Every entry must be transcribed exactly. Pictures are not part of the copy.

### Data records

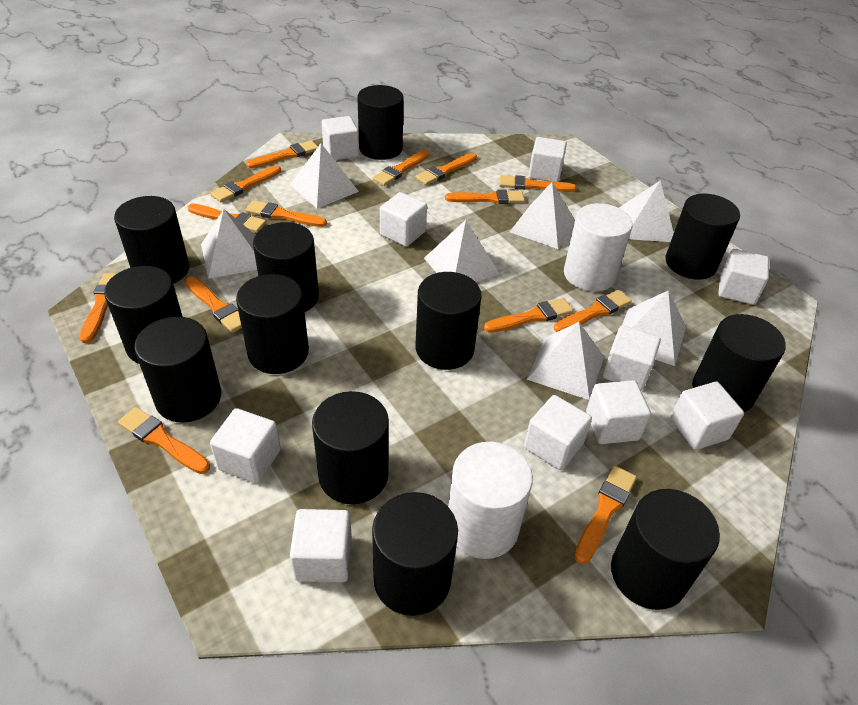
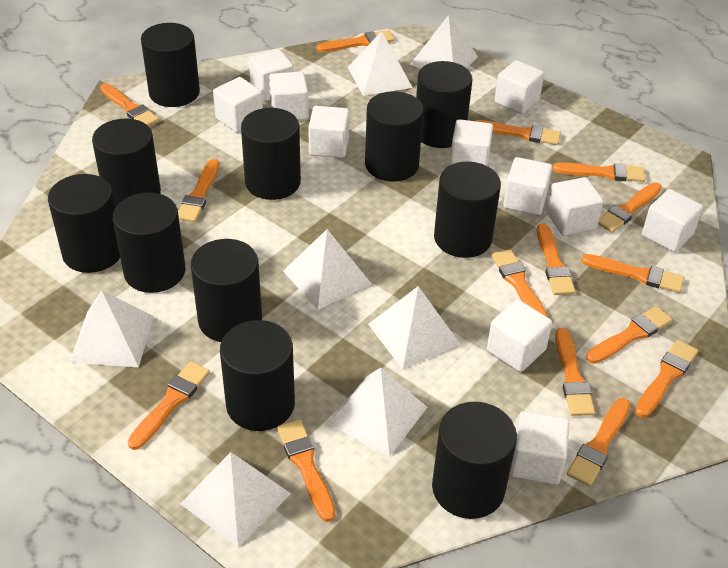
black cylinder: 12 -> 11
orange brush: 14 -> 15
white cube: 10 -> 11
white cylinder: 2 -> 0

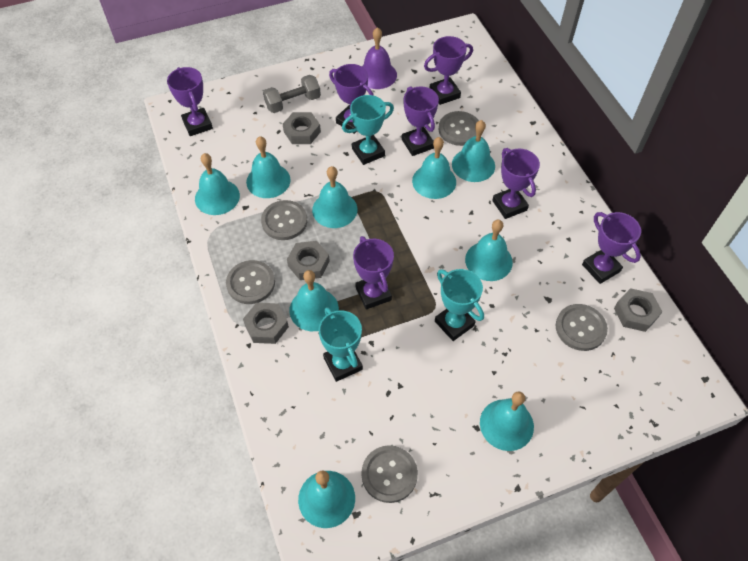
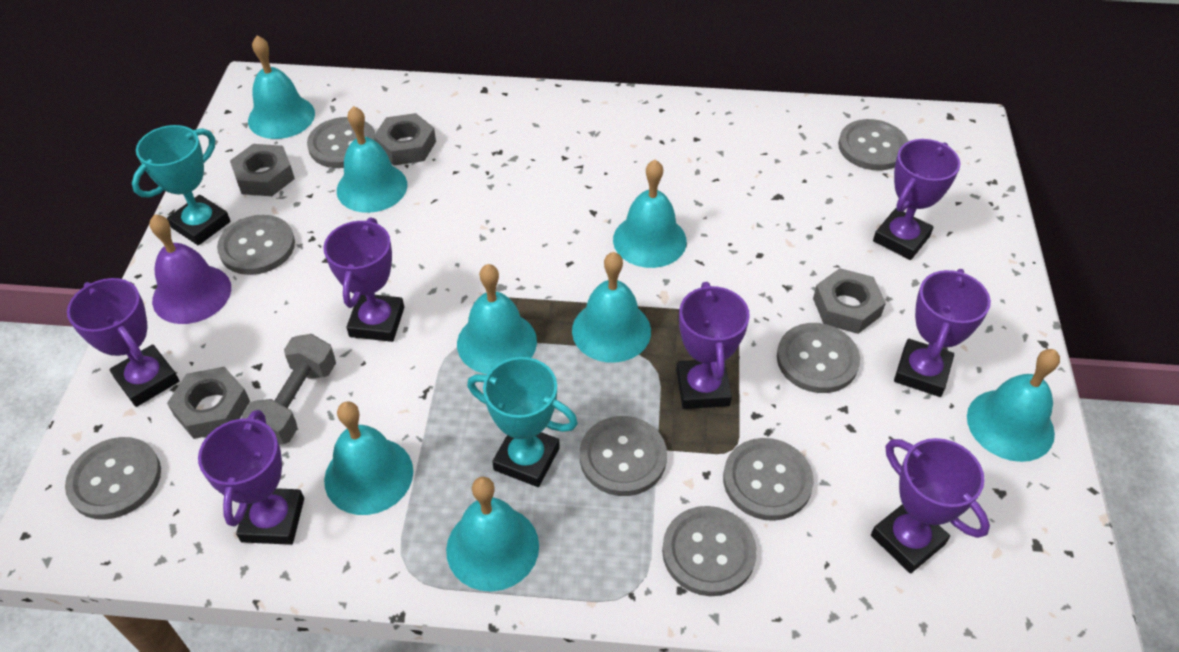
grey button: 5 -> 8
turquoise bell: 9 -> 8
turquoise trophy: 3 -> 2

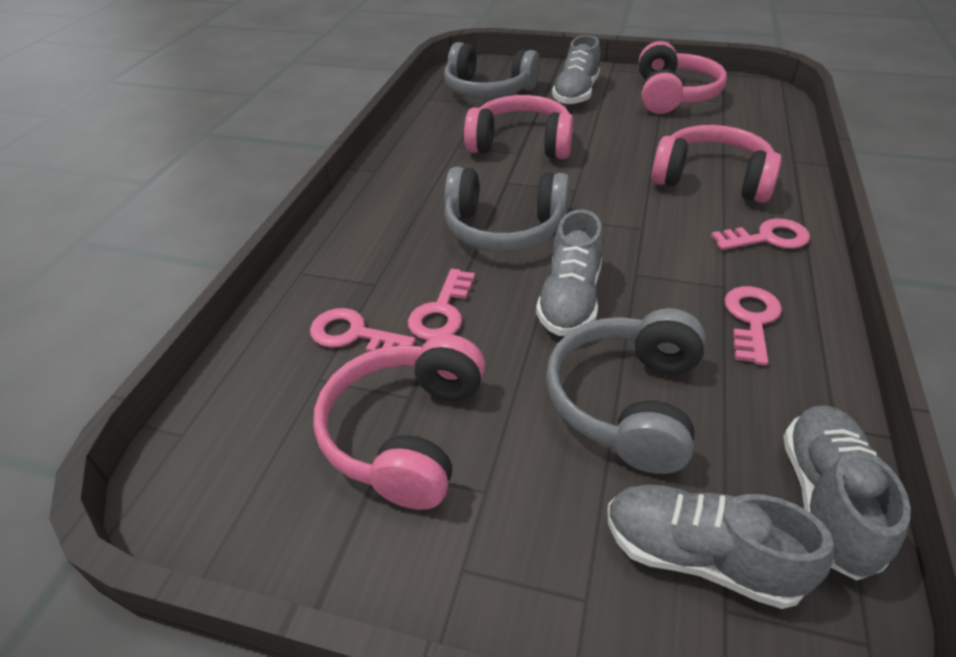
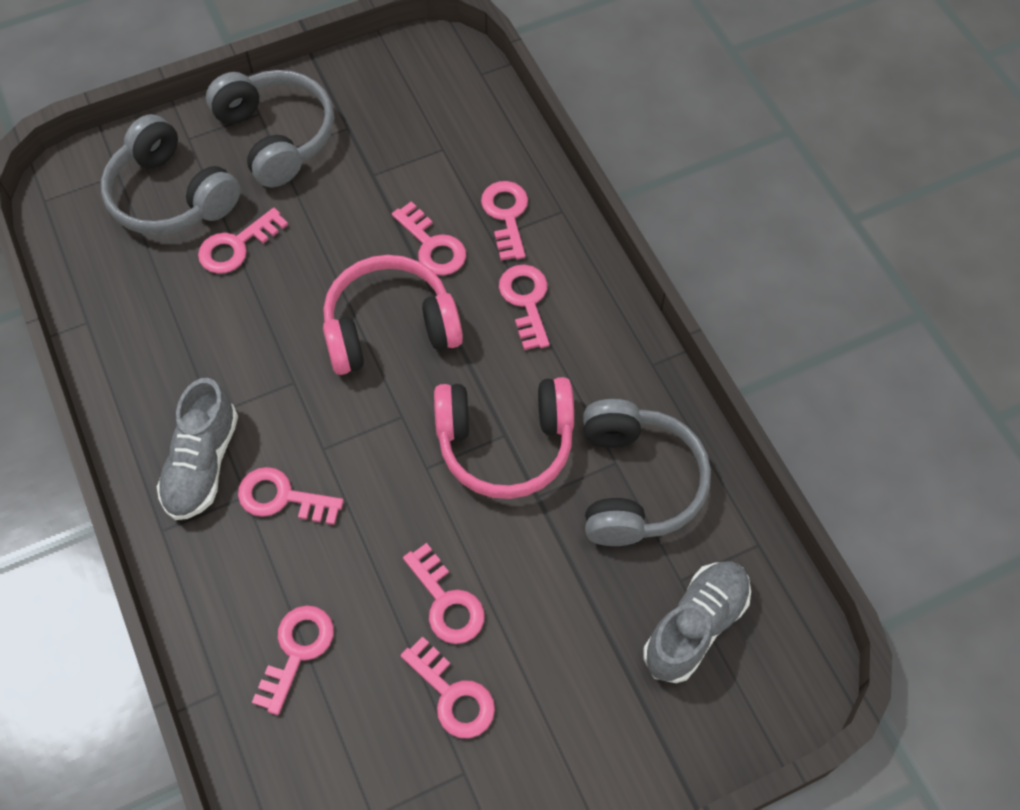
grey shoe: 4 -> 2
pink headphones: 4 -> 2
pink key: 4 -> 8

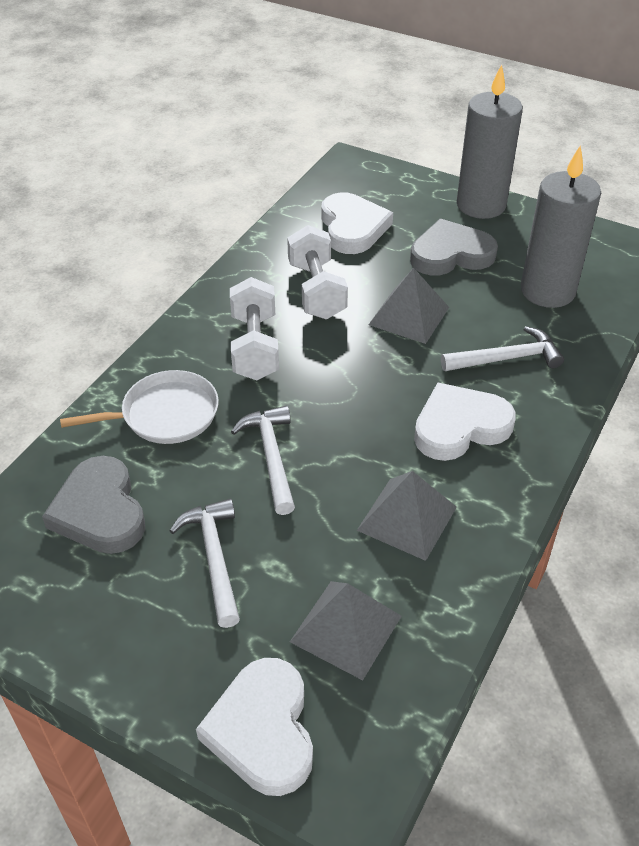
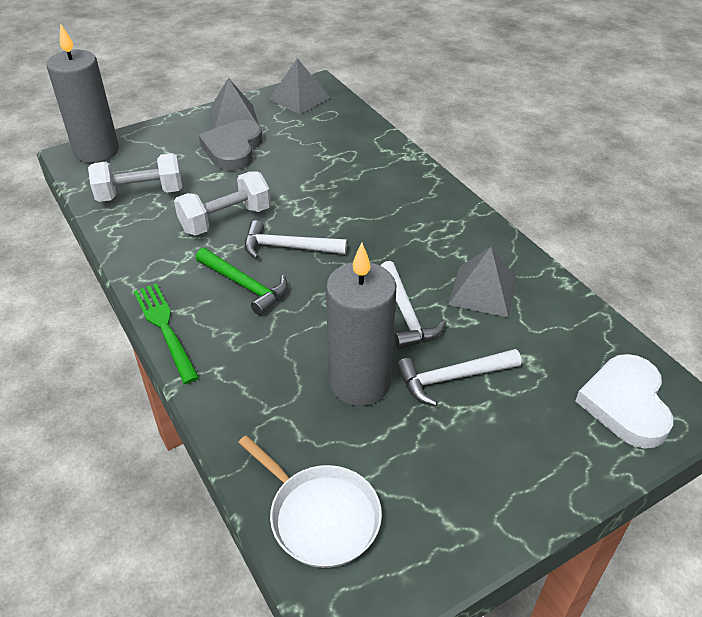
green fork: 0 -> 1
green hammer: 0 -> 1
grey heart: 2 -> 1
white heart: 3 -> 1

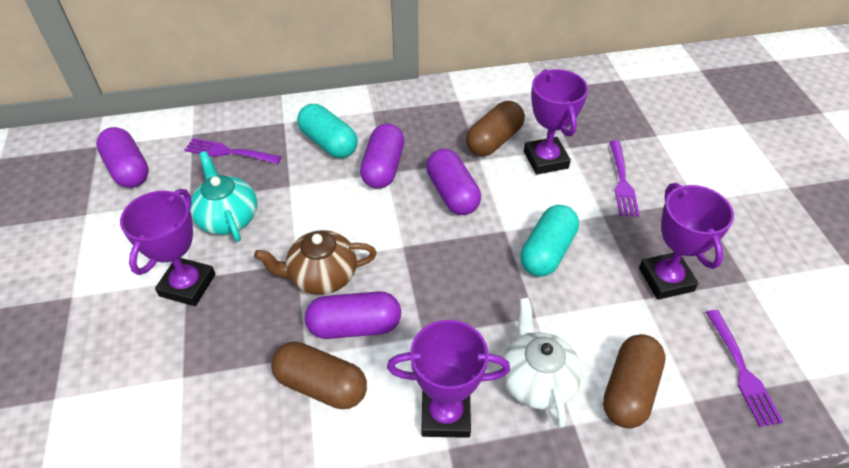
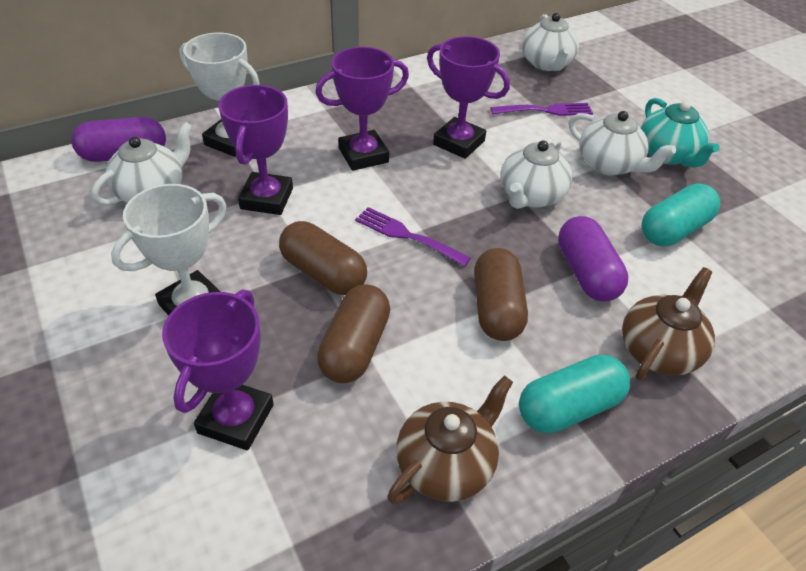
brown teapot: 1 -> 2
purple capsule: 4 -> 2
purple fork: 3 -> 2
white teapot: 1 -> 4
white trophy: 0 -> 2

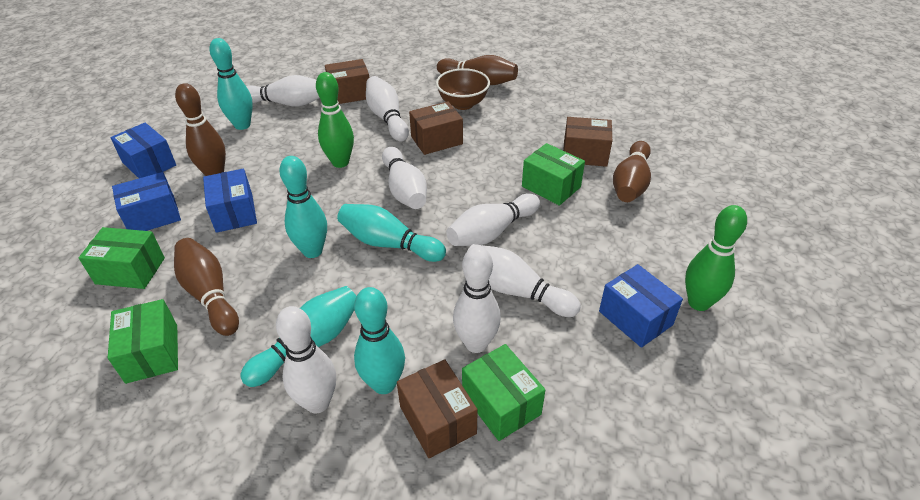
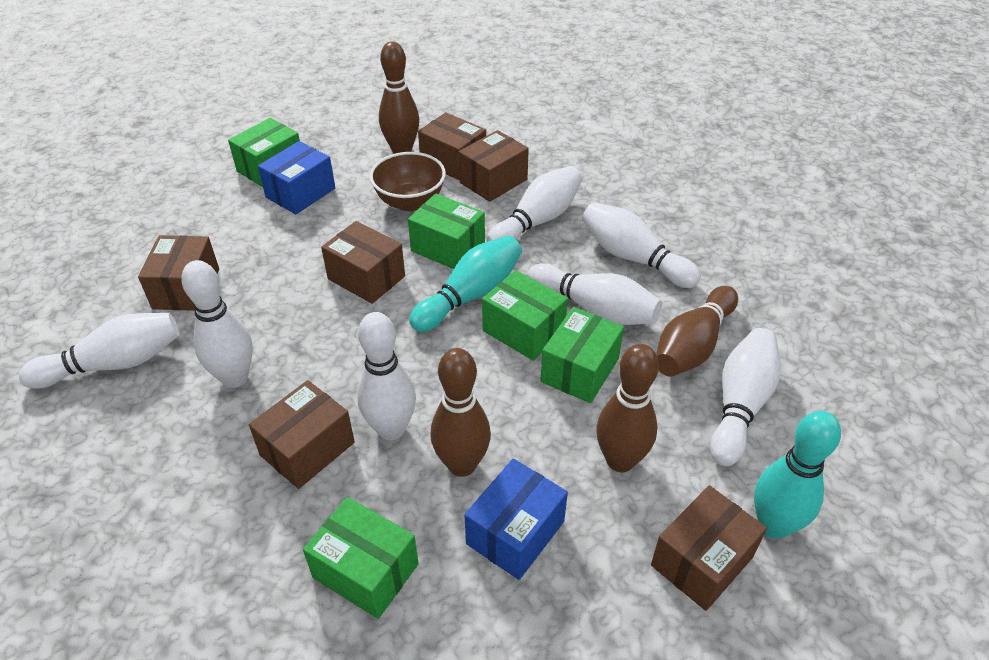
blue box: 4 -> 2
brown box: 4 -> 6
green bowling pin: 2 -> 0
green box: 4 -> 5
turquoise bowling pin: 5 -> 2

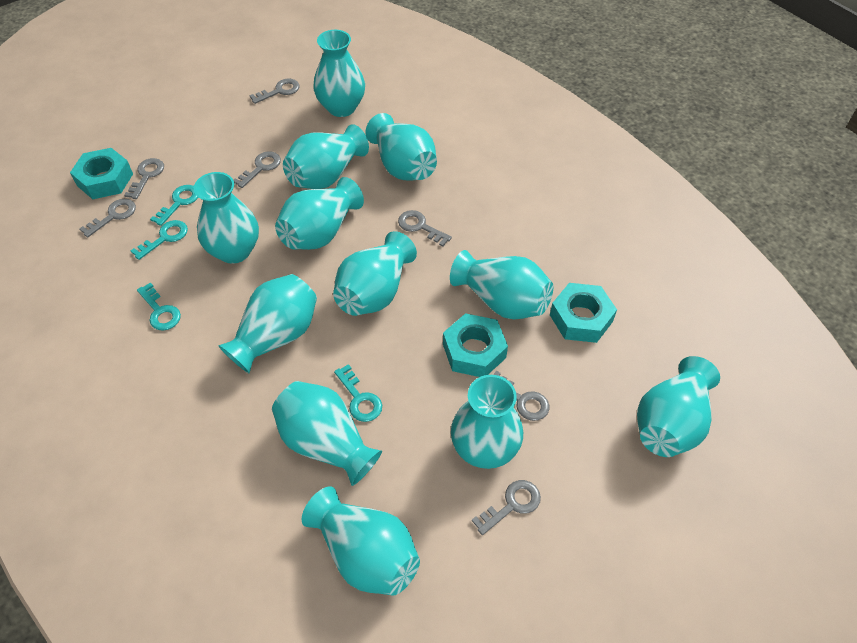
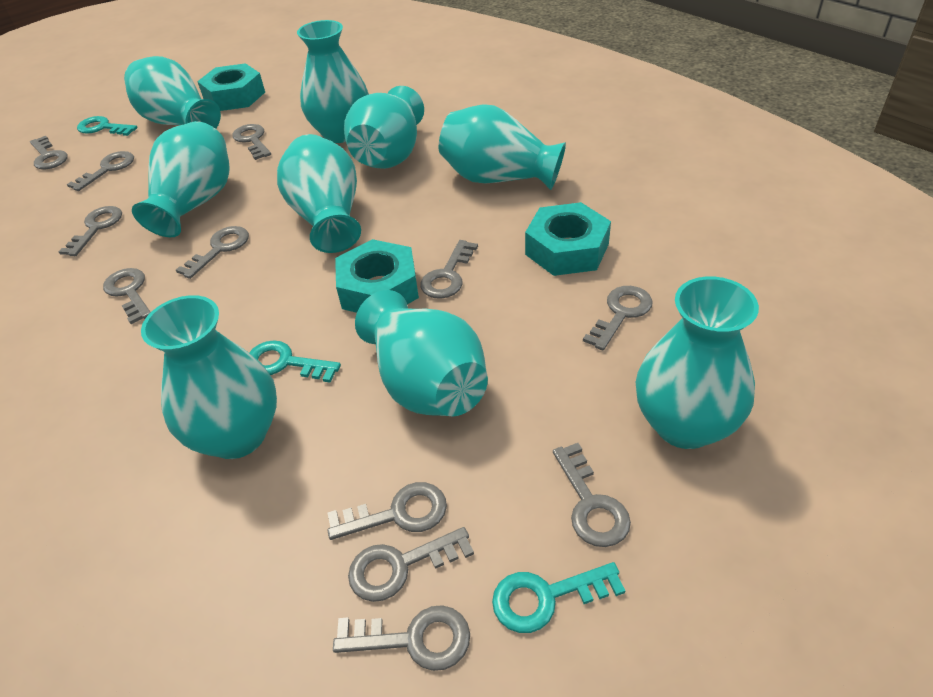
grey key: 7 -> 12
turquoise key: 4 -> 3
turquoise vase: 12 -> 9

######

[Response]
black cylinder: 12 -> 11
orange brush: 14 -> 15
white cube: 10 -> 11
white cylinder: 2 -> 0

grey button: 5 -> 8
turquoise bell: 9 -> 8
turquoise trophy: 3 -> 2

grey shoe: 4 -> 2
pink headphones: 4 -> 2
pink key: 4 -> 8

green fork: 0 -> 1
green hammer: 0 -> 1
grey heart: 2 -> 1
white heart: 3 -> 1

brown teapot: 1 -> 2
purple capsule: 4 -> 2
purple fork: 3 -> 2
white teapot: 1 -> 4
white trophy: 0 -> 2

blue box: 4 -> 2
brown box: 4 -> 6
green bowling pin: 2 -> 0
green box: 4 -> 5
turquoise bowling pin: 5 -> 2

grey key: 7 -> 12
turquoise key: 4 -> 3
turquoise vase: 12 -> 9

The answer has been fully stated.